• Work required
For every line in the entries that contains "none", show the whole line.

• Given data
__________________________________________________

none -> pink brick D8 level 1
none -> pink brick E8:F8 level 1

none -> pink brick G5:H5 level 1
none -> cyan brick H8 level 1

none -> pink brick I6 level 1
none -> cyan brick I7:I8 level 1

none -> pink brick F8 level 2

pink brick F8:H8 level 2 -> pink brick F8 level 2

__________________________________________________

• Response
none -> pink brick D8 level 1
none -> pink brick E8:F8 level 1
none -> pink brick G5:H5 level 1
none -> cyan brick H8 level 1
none -> pink brick I6 level 1
none -> cyan brick I7:I8 level 1
none -> pink brick F8 level 2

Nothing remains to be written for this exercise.